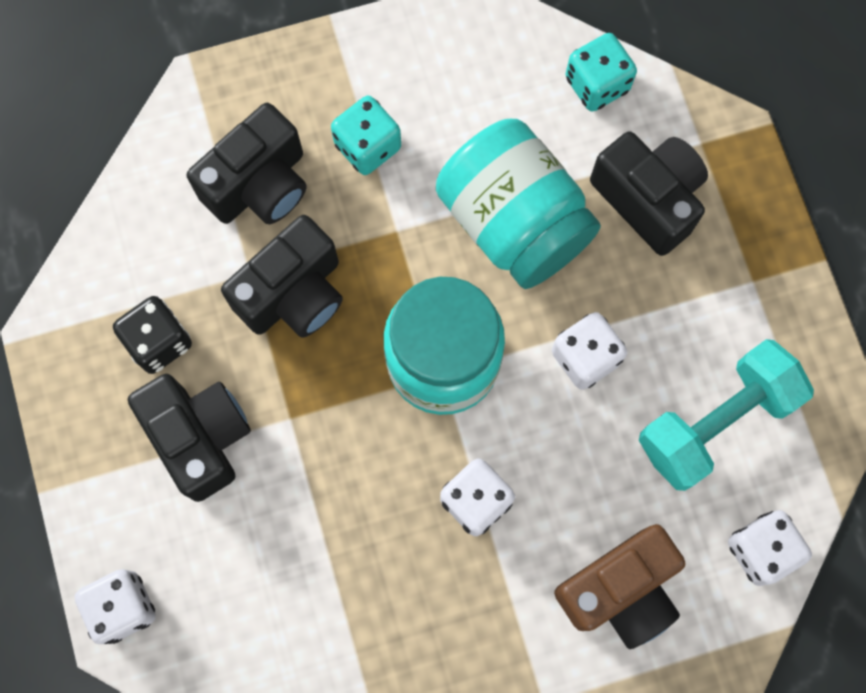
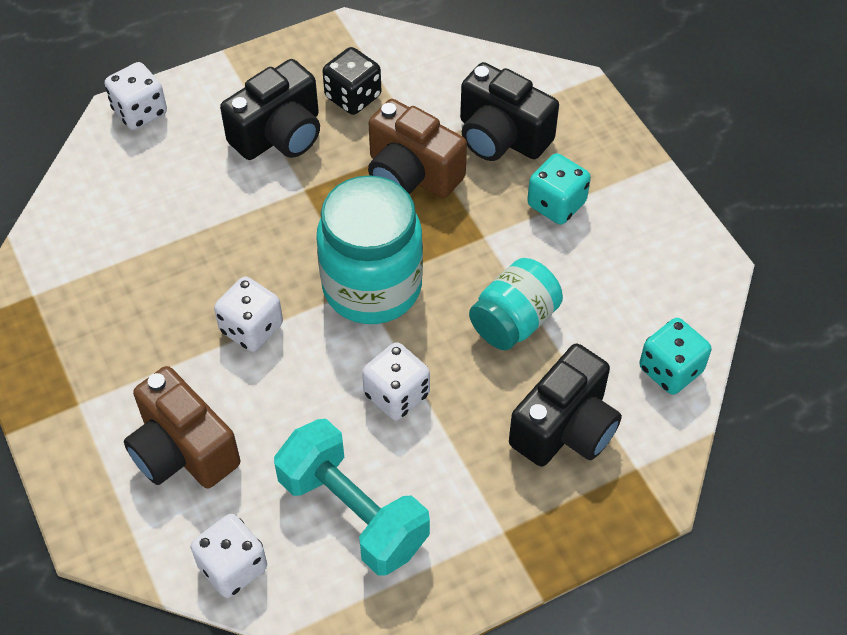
camera: 80 degrees right, 20 degrees down
black camera [221,215,343,338] -> brown camera [368,99,467,198]
turquoise jar [436,119,601,289] -> turquoise jar [469,258,563,350], size x0.62

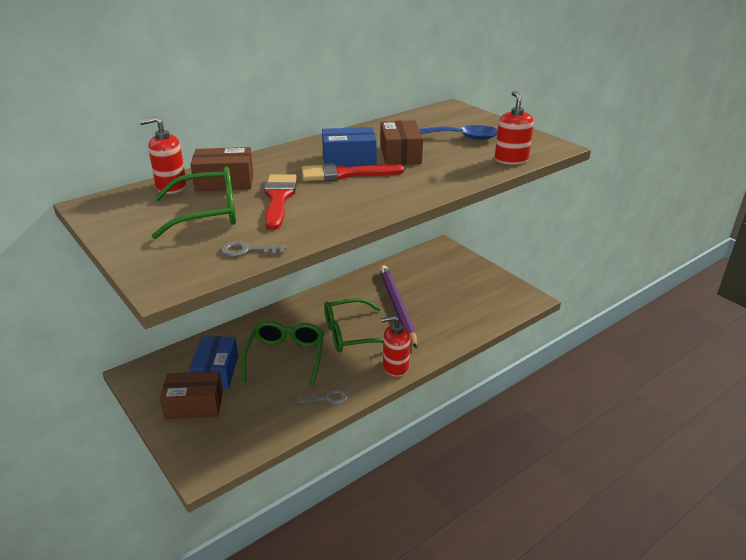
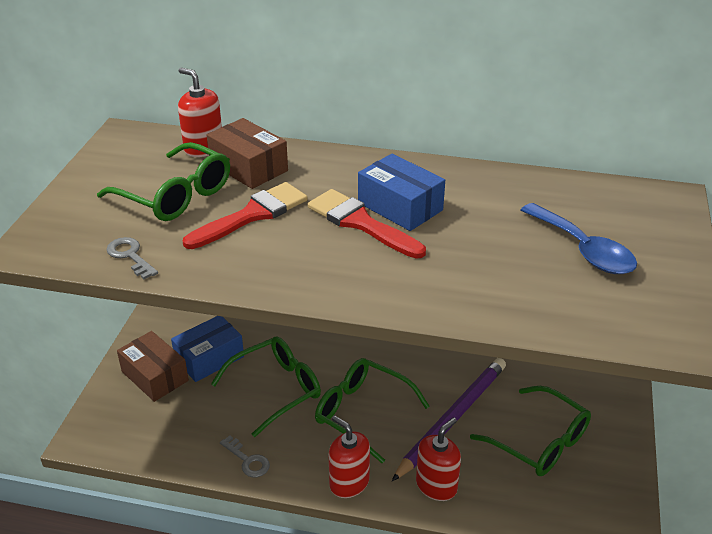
camera: 50 degrees right, 5 degrees up
brown box [380,120,423,165] -> none
red soap dispenser [495,91,534,165] -> red soap dispenser moved to [416,417,461,501]
none -> green glasses [470,386,591,476]

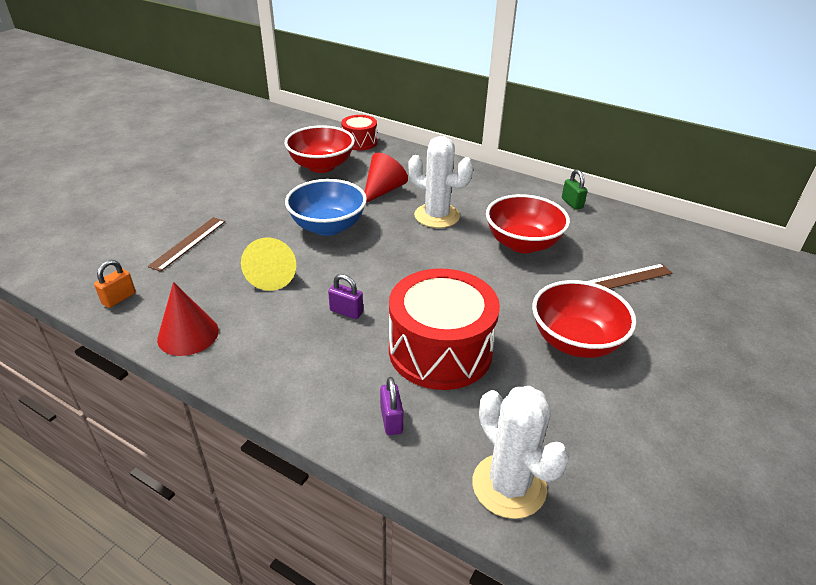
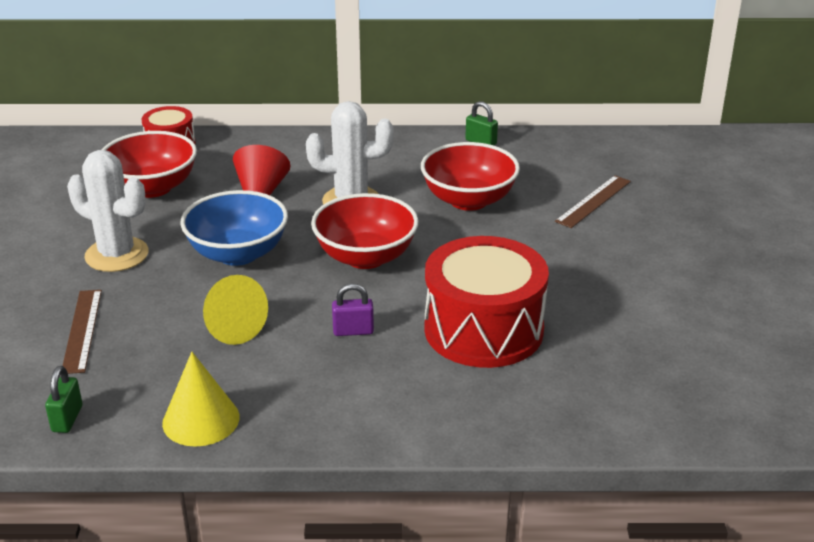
camera: 30 degrees left, 5 degrees down
orange padlock [94,260,136,308] -> green padlock [45,366,82,433]
red cone [157,282,219,356] -> yellow cone [162,352,239,447]
purple padlock [380,377,404,435] -> none
white cactus [472,386,570,519] -> white cactus moved to [67,150,149,272]
red bowl [532,280,636,358] -> red bowl moved to [311,193,419,269]

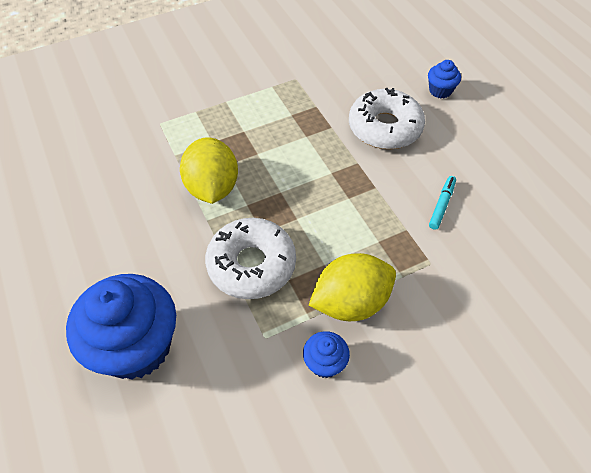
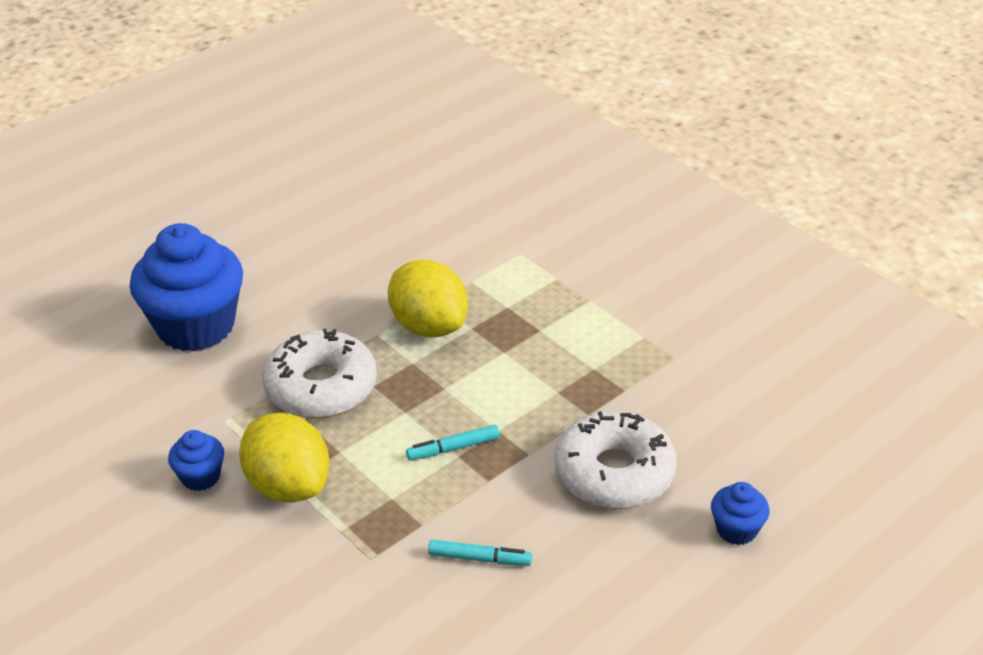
camera: 75 degrees right, 15 degrees down
yellow lemon [180,137,238,204] -> yellow lemon turned 75 degrees clockwise [388,260,468,338]
none -> turquoise marker [406,425,500,461]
● ● ●
▶ [WORK ITEM] Line by line and exactly, reproduce the span from the line with "white cactus [472,386,570,519]" through the end of the data above, both ends included, with pictures left out.

▶ [EXPECTED ANSWER]
white cactus [472,386,570,519] -> white cactus moved to [67,150,149,272]
red bowl [532,280,636,358] -> red bowl moved to [311,193,419,269]

camera: 75 degrees right, 15 degrees down
yellow lemon [180,137,238,204] -> yellow lemon turned 75 degrees clockwise [388,260,468,338]
none -> turquoise marker [406,425,500,461]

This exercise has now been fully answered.